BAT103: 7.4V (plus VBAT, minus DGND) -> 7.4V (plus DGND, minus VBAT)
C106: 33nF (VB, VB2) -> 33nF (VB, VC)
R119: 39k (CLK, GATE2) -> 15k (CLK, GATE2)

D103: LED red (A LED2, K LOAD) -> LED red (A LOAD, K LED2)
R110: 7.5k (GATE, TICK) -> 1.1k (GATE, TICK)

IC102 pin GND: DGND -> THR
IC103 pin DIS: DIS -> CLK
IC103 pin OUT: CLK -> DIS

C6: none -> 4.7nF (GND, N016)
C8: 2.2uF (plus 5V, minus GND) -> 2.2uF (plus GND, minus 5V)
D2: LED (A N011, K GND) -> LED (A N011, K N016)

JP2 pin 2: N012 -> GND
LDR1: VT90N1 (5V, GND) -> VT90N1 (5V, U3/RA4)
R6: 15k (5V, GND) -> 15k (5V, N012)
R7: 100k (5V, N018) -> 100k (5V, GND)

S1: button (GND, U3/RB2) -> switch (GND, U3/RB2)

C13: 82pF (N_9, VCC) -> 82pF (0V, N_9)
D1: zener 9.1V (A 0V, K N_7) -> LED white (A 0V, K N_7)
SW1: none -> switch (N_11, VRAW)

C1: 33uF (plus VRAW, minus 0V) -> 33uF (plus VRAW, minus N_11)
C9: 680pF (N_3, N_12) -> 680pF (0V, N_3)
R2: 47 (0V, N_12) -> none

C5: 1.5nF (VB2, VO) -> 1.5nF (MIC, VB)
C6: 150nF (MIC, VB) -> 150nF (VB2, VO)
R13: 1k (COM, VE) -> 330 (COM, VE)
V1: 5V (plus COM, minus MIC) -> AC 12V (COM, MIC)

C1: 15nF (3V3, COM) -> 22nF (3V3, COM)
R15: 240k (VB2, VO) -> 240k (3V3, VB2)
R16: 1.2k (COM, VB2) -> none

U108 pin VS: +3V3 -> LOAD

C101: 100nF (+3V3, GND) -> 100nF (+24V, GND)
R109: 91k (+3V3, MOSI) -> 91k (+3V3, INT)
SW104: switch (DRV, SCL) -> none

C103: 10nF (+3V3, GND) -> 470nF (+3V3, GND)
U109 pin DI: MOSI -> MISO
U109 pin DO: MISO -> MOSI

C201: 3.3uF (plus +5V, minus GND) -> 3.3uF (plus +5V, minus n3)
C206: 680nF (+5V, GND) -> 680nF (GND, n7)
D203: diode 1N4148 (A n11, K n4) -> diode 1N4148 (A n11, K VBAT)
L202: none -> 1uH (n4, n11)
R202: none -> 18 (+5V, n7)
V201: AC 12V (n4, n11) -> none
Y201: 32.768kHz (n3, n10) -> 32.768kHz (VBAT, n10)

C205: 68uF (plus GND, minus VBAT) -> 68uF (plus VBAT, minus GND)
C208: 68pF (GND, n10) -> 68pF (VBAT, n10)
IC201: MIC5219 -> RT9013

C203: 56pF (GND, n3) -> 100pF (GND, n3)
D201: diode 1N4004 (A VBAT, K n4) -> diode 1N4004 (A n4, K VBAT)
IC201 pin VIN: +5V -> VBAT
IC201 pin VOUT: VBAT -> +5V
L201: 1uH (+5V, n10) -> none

====

Exercise description. Output every record above, exactly as written.

Your solution.
BAT103: 7.4V (plus VBAT, minus DGND) -> 7.4V (plus DGND, minus VBAT)
C106: 33nF (VB, VB2) -> 33nF (VB, VC)
R119: 39k (CLK, GATE2) -> 15k (CLK, GATE2)

D103: LED red (A LED2, K LOAD) -> LED red (A LOAD, K LED2)
R110: 7.5k (GATE, TICK) -> 1.1k (GATE, TICK)

IC102 pin GND: DGND -> THR
IC103 pin DIS: DIS -> CLK
IC103 pin OUT: CLK -> DIS

C6: none -> 4.7nF (GND, N016)
C8: 2.2uF (plus 5V, minus GND) -> 2.2uF (plus GND, minus 5V)
D2: LED (A N011, K GND) -> LED (A N011, K N016)

JP2 pin 2: N012 -> GND
LDR1: VT90N1 (5V, GND) -> VT90N1 (5V, U3/RA4)
R6: 15k (5V, GND) -> 15k (5V, N012)
R7: 100k (5V, N018) -> 100k (5V, GND)

S1: button (GND, U3/RB2) -> switch (GND, U3/RB2)

C13: 82pF (N_9, VCC) -> 82pF (0V, N_9)
D1: zener 9.1V (A 0V, K N_7) -> LED white (A 0V, K N_7)
SW1: none -> switch (N_11, VRAW)

C1: 33uF (plus VRAW, minus 0V) -> 33uF (plus VRAW, minus N_11)
C9: 680pF (N_3, N_12) -> 680pF (0V, N_3)
R2: 47 (0V, N_12) -> none

C5: 1.5nF (VB2, VO) -> 1.5nF (MIC, VB)
C6: 150nF (MIC, VB) -> 150nF (VB2, VO)
R13: 1k (COM, VE) -> 330 (COM, VE)
V1: 5V (plus COM, minus MIC) -> AC 12V (COM, MIC)

C1: 15nF (3V3, COM) -> 22nF (3V3, COM)
R15: 240k (VB2, VO) -> 240k (3V3, VB2)
R16: 1.2k (COM, VB2) -> none

U108 pin VS: +3V3 -> LOAD

C101: 100nF (+3V3, GND) -> 100nF (+24V, GND)
R109: 91k (+3V3, MOSI) -> 91k (+3V3, INT)
SW104: switch (DRV, SCL) -> none

C103: 10nF (+3V3, GND) -> 470nF (+3V3, GND)
U109 pin DI: MOSI -> MISO
U109 pin DO: MISO -> MOSI

C201: 3.3uF (plus +5V, minus GND) -> 3.3uF (plus +5V, minus n3)
C206: 680nF (+5V, GND) -> 680nF (GND, n7)
D203: diode 1N4148 (A n11, K n4) -> diode 1N4148 (A n11, K VBAT)
L202: none -> 1uH (n4, n11)
R202: none -> 18 (+5V, n7)
V201: AC 12V (n4, n11) -> none
Y201: 32.768kHz (n3, n10) -> 32.768kHz (VBAT, n10)

C205: 68uF (plus GND, minus VBAT) -> 68uF (plus VBAT, minus GND)
C208: 68pF (GND, n10) -> 68pF (VBAT, n10)
IC201: MIC5219 -> RT9013

C203: 56pF (GND, n3) -> 100pF (GND, n3)
D201: diode 1N4004 (A VBAT, K n4) -> diode 1N4004 (A n4, K VBAT)
IC201 pin VIN: +5V -> VBAT
IC201 pin VOUT: VBAT -> +5V
L201: 1uH (+5V, n10) -> none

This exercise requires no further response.